**What needs to be done**. In the material below, the required lines run from the one containing "grey round brick L12 level" through the one containing "red plate F9:G9". Copy those lines exactly, ends included, and nothing else.
======
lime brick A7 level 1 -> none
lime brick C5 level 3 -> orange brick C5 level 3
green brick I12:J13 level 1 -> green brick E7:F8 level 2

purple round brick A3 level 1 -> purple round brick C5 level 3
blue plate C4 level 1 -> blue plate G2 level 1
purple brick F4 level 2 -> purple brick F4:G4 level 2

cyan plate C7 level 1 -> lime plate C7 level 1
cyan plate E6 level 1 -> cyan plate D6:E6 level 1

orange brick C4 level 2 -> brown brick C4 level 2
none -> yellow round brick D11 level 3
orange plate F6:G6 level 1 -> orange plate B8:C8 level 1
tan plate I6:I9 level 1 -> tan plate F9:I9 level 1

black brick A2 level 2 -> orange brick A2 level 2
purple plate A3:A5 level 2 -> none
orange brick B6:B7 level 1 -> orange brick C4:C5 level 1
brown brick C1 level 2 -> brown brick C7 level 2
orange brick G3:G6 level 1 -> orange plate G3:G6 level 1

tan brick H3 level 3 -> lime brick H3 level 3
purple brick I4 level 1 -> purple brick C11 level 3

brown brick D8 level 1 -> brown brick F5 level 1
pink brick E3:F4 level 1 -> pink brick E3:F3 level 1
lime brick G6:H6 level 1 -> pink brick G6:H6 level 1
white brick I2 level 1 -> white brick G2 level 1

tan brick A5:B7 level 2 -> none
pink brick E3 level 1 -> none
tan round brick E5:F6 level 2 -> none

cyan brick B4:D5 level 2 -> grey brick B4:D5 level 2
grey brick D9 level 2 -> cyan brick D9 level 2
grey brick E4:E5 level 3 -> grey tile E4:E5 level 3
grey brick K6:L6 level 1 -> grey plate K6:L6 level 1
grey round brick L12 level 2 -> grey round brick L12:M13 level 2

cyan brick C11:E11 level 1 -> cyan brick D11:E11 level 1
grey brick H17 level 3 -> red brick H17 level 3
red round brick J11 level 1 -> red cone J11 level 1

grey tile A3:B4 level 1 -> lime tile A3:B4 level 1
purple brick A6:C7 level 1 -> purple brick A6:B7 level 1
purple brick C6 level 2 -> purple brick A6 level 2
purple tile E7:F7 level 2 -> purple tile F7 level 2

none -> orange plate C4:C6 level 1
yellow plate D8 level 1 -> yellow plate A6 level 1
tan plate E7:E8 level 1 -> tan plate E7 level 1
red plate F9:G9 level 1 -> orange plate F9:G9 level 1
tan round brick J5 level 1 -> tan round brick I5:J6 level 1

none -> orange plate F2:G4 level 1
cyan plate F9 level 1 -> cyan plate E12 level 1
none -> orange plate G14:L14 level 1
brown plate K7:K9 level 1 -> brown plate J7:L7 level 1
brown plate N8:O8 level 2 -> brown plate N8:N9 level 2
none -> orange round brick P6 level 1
======
**Task result**.
grey round brick L12 level 2 -> grey round brick L12:M13 level 2

cyan brick C11:E11 level 1 -> cyan brick D11:E11 level 1
grey brick H17 level 3 -> red brick H17 level 3
red round brick J11 level 1 -> red cone J11 level 1

grey tile A3:B4 level 1 -> lime tile A3:B4 level 1
purple brick A6:C7 level 1 -> purple brick A6:B7 level 1
purple brick C6 level 2 -> purple brick A6 level 2
purple tile E7:F7 level 2 -> purple tile F7 level 2

none -> orange plate C4:C6 level 1
yellow plate D8 level 1 -> yellow plate A6 level 1
tan plate E7:E8 level 1 -> tan plate E7 level 1
red plate F9:G9 level 1 -> orange plate F9:G9 level 1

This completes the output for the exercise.